(What you are asked to do)
Repeat the records verbatim and leave the pictures out of your copy.
=== Records for processing ===
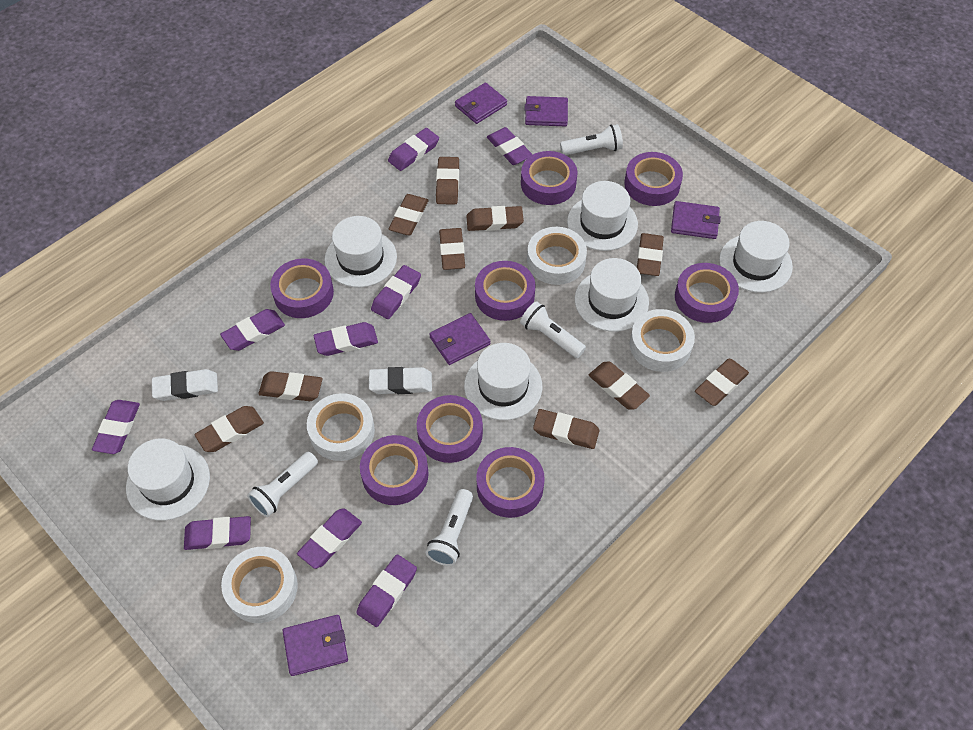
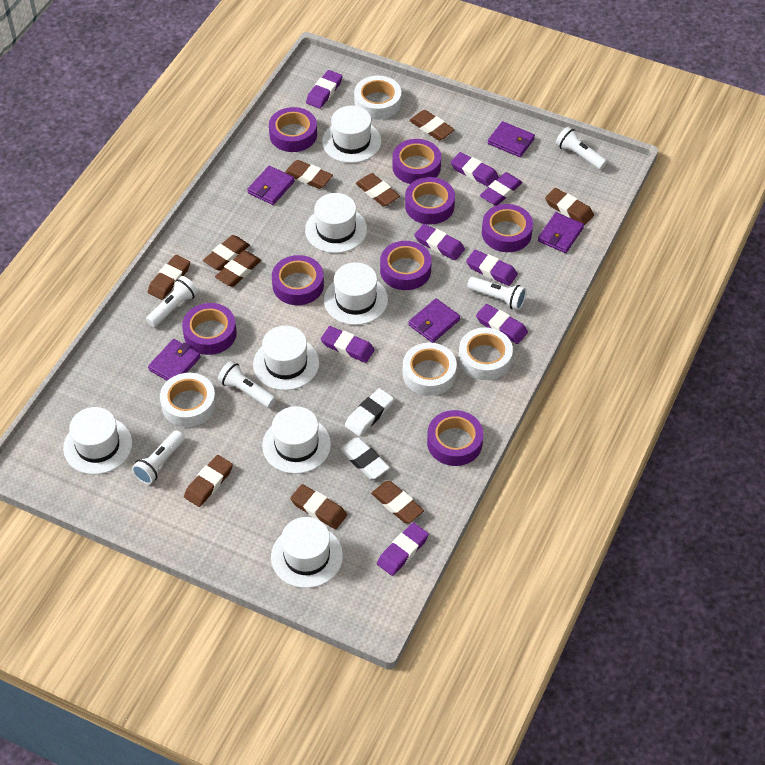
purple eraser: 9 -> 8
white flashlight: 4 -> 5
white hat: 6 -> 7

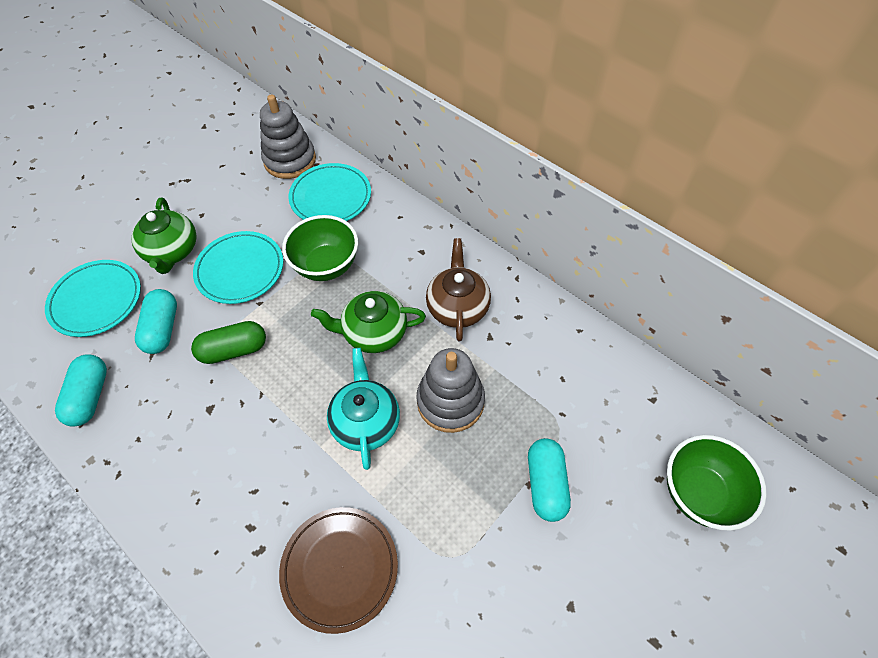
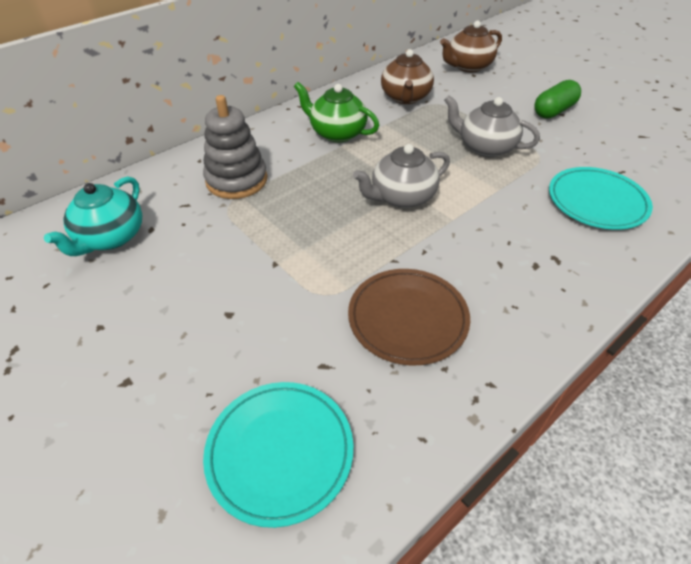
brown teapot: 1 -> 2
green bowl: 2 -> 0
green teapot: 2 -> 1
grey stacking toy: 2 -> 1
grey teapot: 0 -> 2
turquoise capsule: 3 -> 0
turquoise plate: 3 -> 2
===
(Expected output)
purple eraser: 9 -> 8
white flashlight: 4 -> 5
white hat: 6 -> 7

brown teapot: 1 -> 2
green bowl: 2 -> 0
green teapot: 2 -> 1
grey stacking toy: 2 -> 1
grey teapot: 0 -> 2
turquoise capsule: 3 -> 0
turquoise plate: 3 -> 2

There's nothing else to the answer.